======== DATA IN THIS EXERCISE

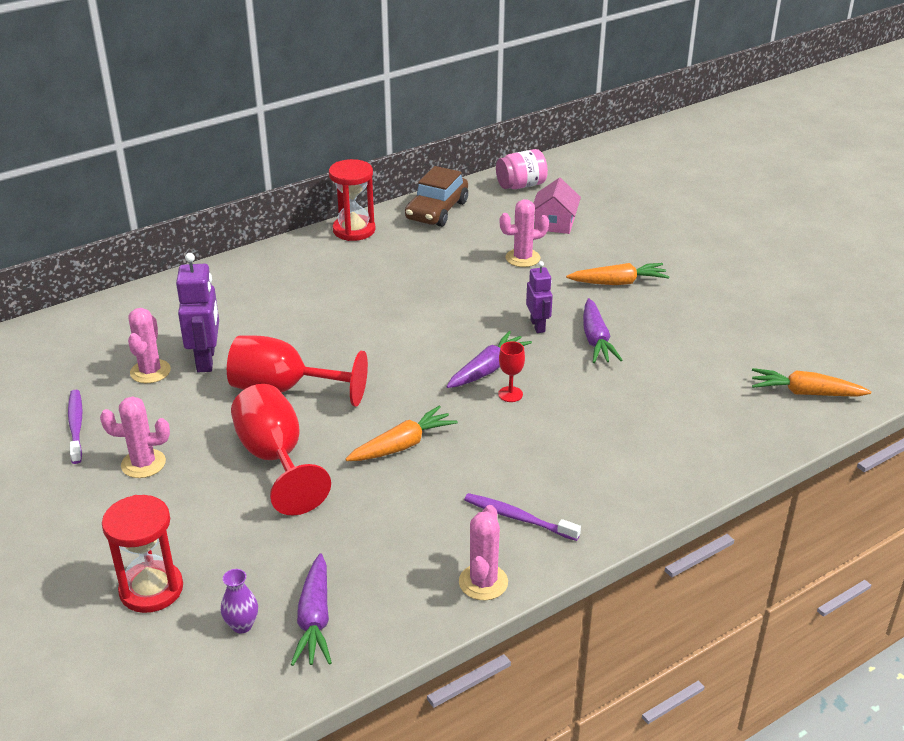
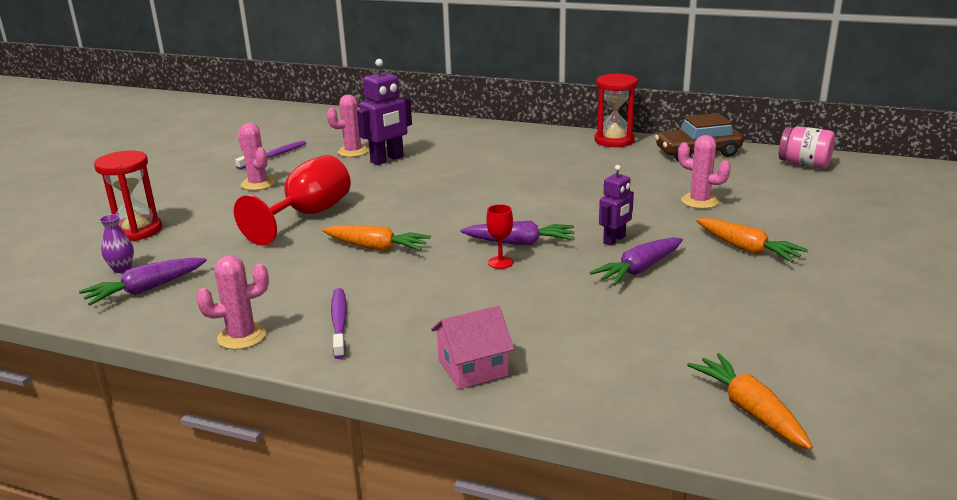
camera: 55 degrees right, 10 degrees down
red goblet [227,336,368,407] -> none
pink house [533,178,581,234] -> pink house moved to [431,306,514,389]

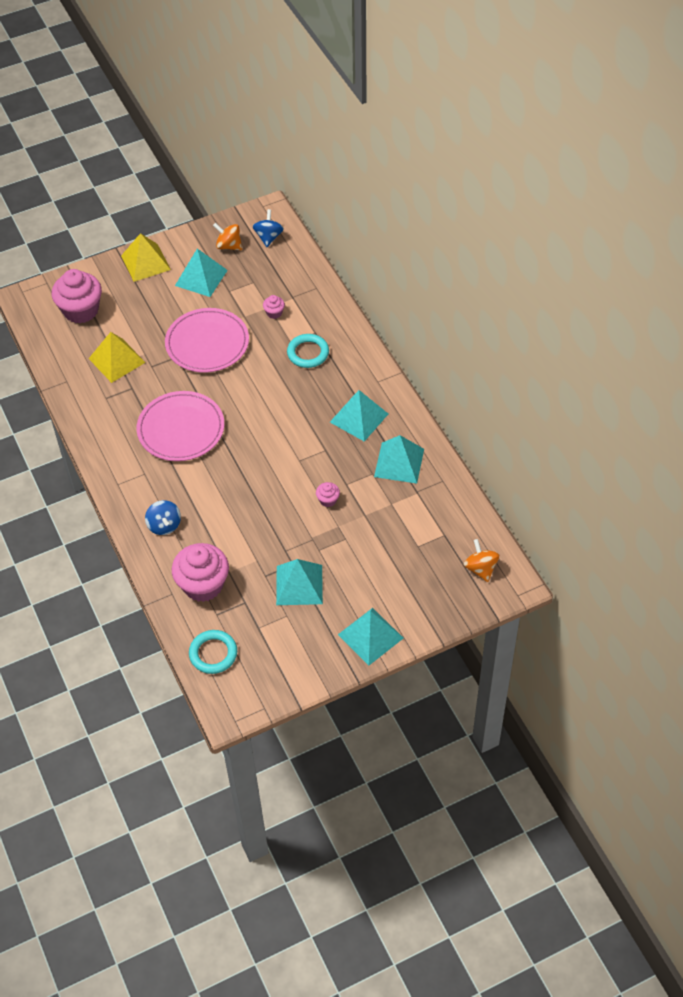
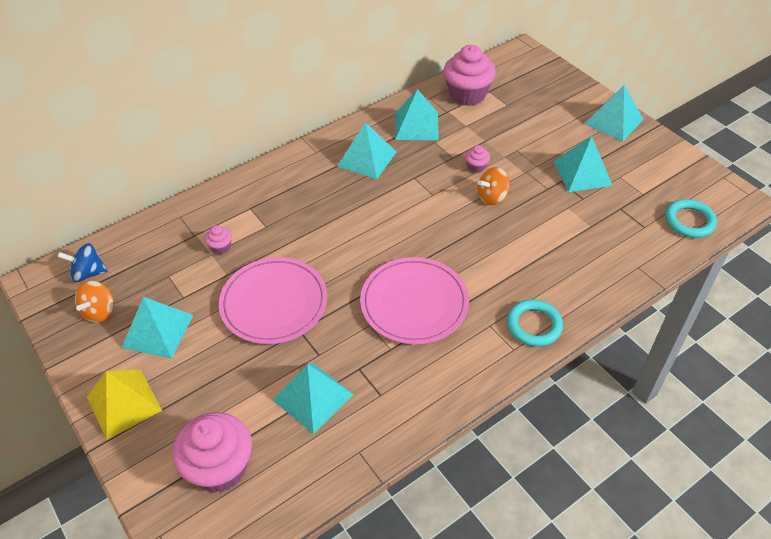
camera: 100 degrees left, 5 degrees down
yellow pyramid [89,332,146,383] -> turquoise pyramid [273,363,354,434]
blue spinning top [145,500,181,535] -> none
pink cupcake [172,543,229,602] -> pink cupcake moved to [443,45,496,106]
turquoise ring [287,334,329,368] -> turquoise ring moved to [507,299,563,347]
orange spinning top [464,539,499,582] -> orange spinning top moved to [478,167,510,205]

================

### PROBLEM TO WORK ON
Show me every line in the data above that includes "camera".

### SOLUTION BELOW
camera: 55 degrees right, 10 degrees down
camera: 100 degrees left, 5 degrees down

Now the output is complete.